Problem details: Images are to be skipped; everything else in the records must be repeated exactly.

Given records:
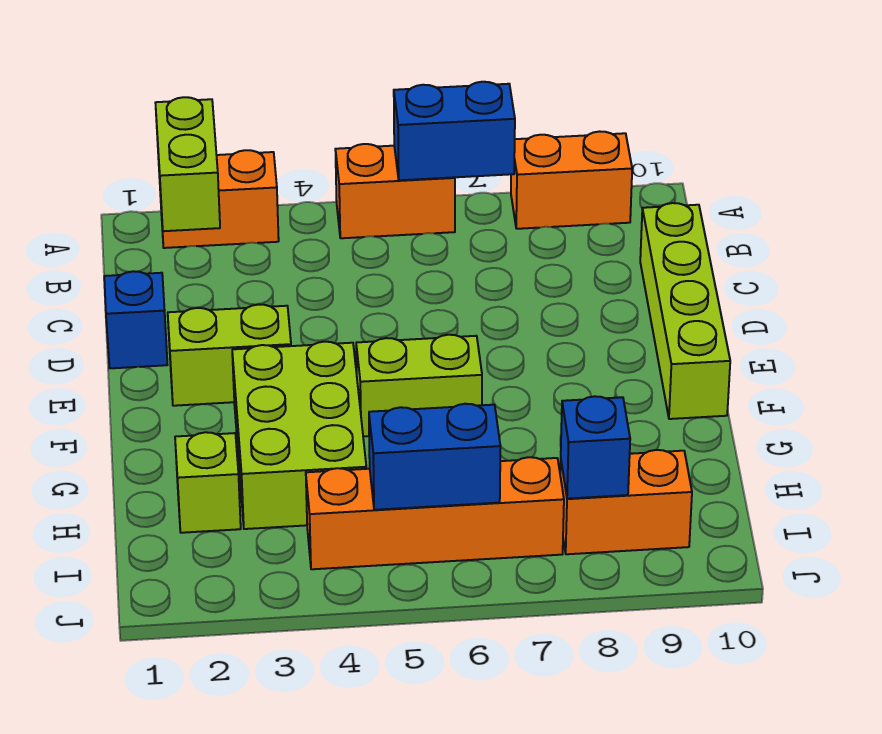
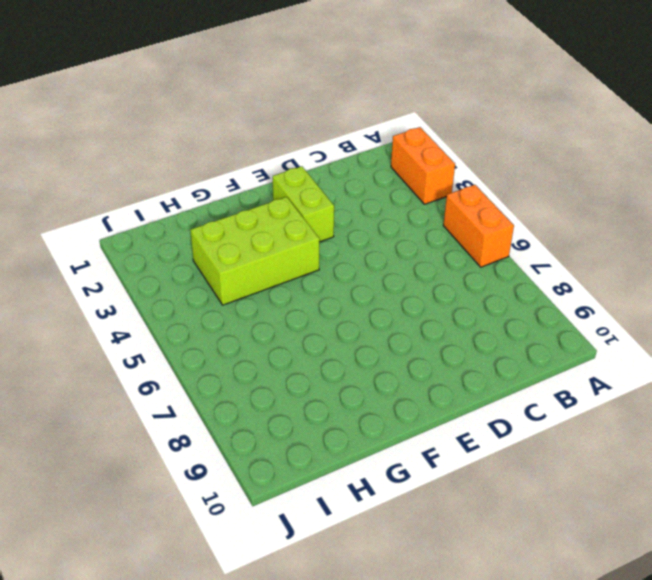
none -> orange brick A8:A9 level 1
none -> lime brick C10:F10 level 1
none -> blue brick D1 level 1

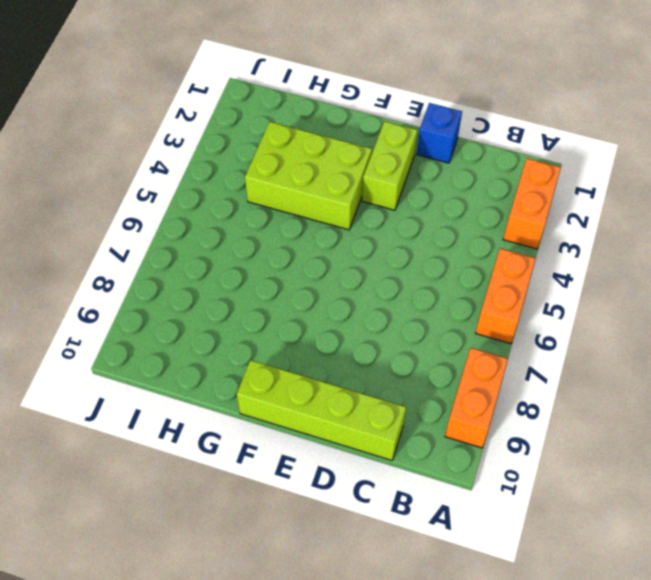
none -> lime brick F5:F6 level 1
none -> lime brick H2 level 1
none -> orange brick I4:I7 level 1

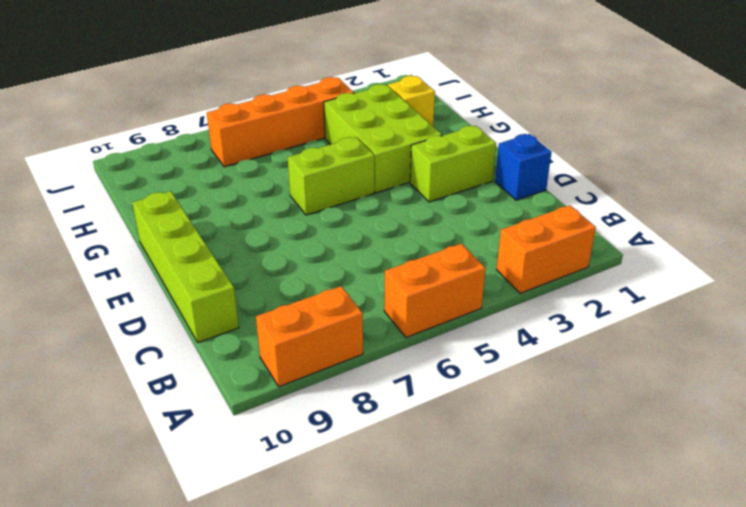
yellow brick H2 level 1 -> lime brick H2 level 1
none -> orange brick I8:I9 level 1
none -> lime brick A2:B2 level 2
none -> blue brick A6:A7 level 2

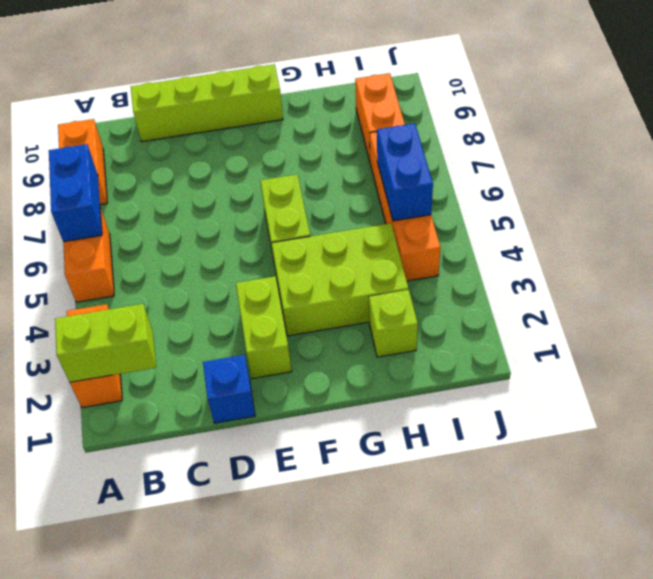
none -> blue brick I8 level 2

Response to this task:
none -> orange brick A8:A9 level 1
none -> lime brick C10:F10 level 1
none -> blue brick D1 level 1

none -> lime brick F5:F6 level 1
none -> lime brick H2 level 1
none -> orange brick I4:I7 level 1

yellow brick H2 level 1 -> lime brick H2 level 1
none -> orange brick I8:I9 level 1
none -> lime brick A2:B2 level 2
none -> blue brick A6:A7 level 2

none -> blue brick I8 level 2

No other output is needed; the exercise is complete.